▶ _WORK TO COMPLETE_: Drop every picture, then repeat the records exactly.
○ ○ ○ ○ ○ ○ ○
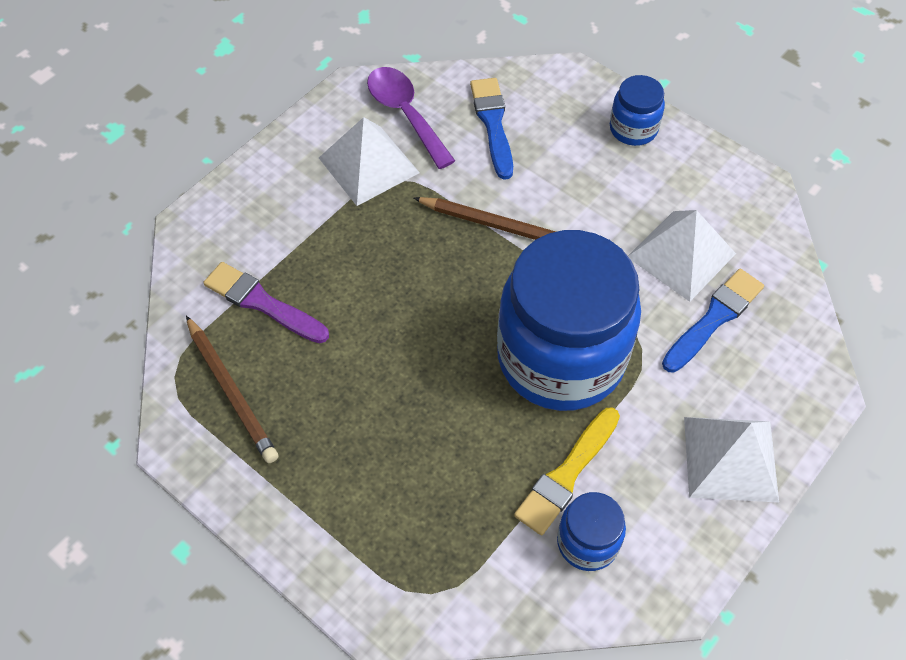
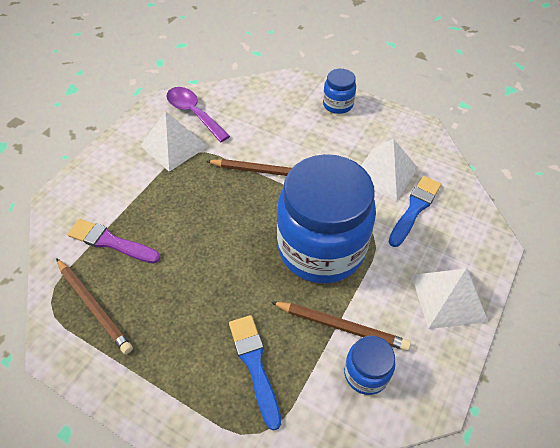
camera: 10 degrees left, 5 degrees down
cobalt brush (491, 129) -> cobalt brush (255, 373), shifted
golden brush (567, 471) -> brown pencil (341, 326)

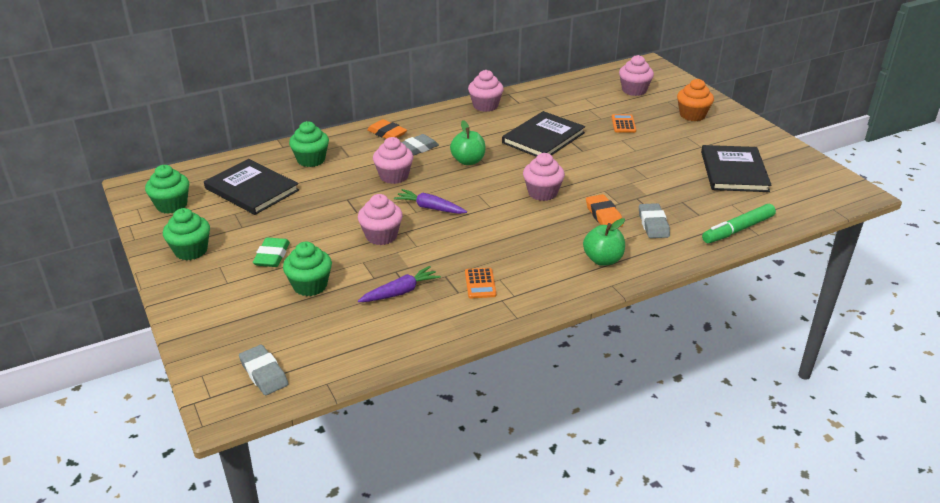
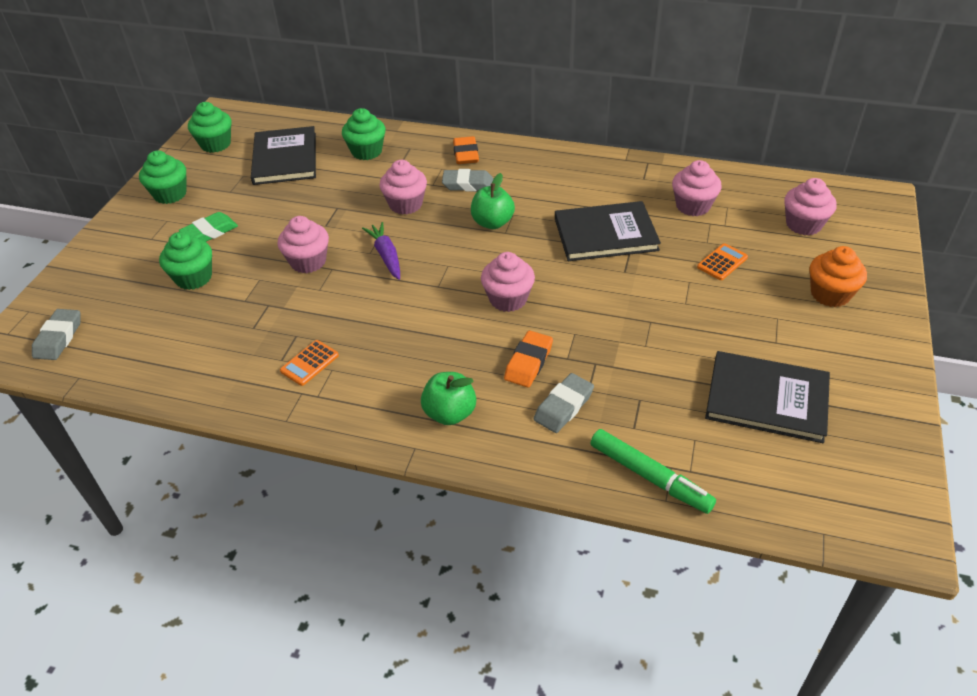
camera: 45 degrees right, 10 degrees up
emerald felt pen (739, 223) -> emerald felt pen (653, 471), 150 degrees counterclockwise
rosy muffin (486, 91) -> rosy muffin (697, 188), shifted
black hardcover (736, 168) -> black hardcover (767, 397), 60 degrees clockwise
purple root vegetable (399, 284) -> none

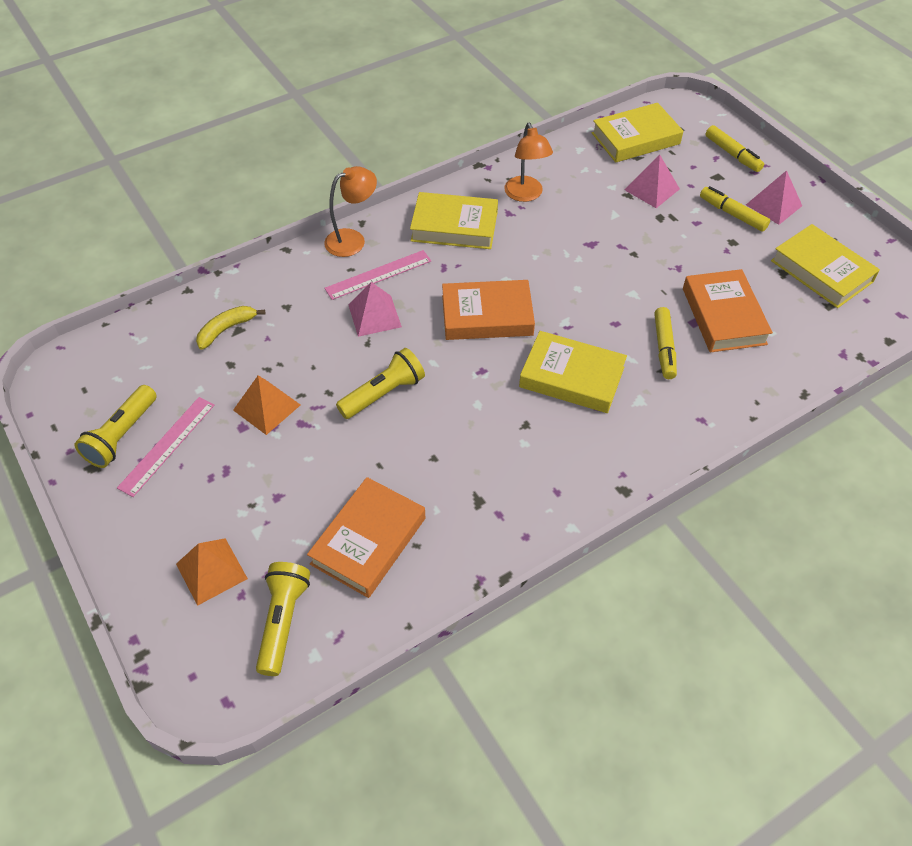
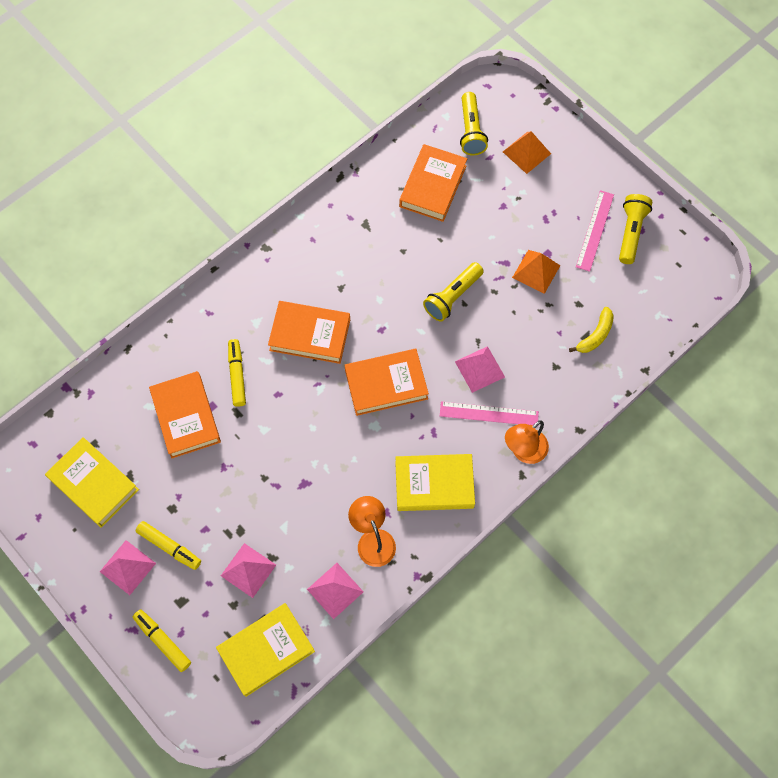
camera: 170 degrees right, 15 degrees up
golden hardcover (573, 372) -> orange hardcover (309, 332)
none -> rosy pyramid (335, 591)
rosy ruler (377, 275) -> rosy ruler (489, 413), 45 degrees clockwise

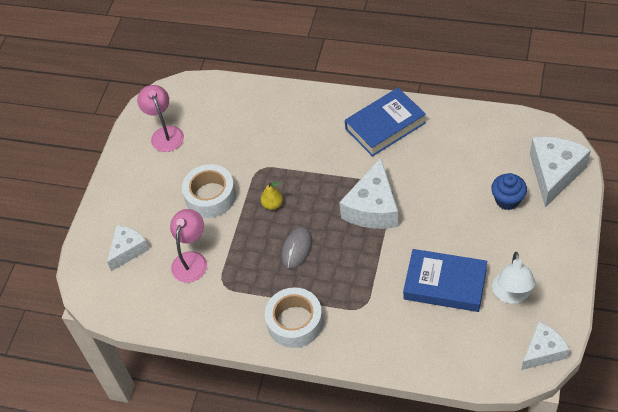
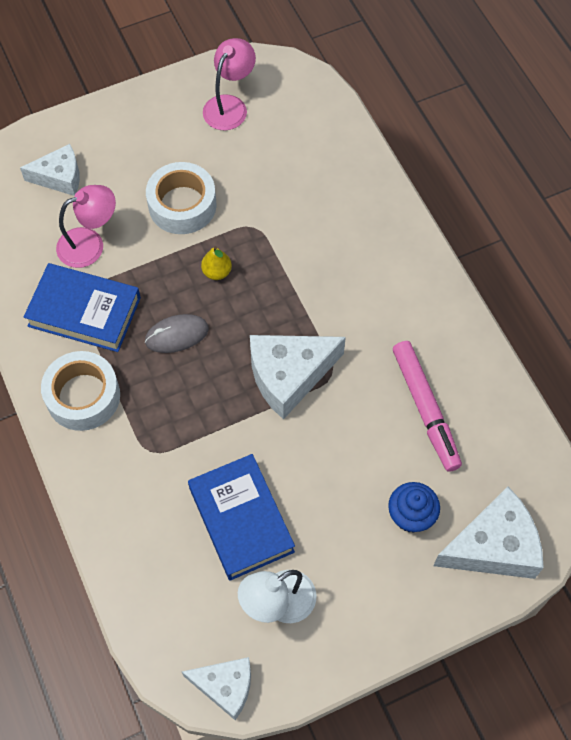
camera: 45 degrees right, 10 degrees up
cobalt hardcover (385, 122) -> cobalt hardcover (82, 307), shifted
none -> rosy felt pen (427, 406)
○ ○ ○ ○ ○ ○ ○
▶ _TASK RESULT_:
camera: 10 degrees left, 5 degrees down
cobalt brush (491, 129) -> cobalt brush (255, 373), shifted
golden brush (567, 471) -> brown pencil (341, 326)

camera: 45 degrees right, 10 degrees up
emerald felt pen (739, 223) -> emerald felt pen (653, 471), 150 degrees counterclockwise
rosy muffin (486, 91) -> rosy muffin (697, 188), shifted
black hardcover (736, 168) -> black hardcover (767, 397), 60 degrees clockwise
purple root vegetable (399, 284) -> none

camera: 170 degrees right, 15 degrees up
golden hardcover (573, 372) -> orange hardcover (309, 332)
none -> rosy pyramid (335, 591)
rosy ruler (377, 275) -> rosy ruler (489, 413), 45 degrees clockwise

camera: 45 degrees right, 10 degrees up
cobalt hardcover (385, 122) -> cobalt hardcover (82, 307), shifted
none -> rosy felt pen (427, 406)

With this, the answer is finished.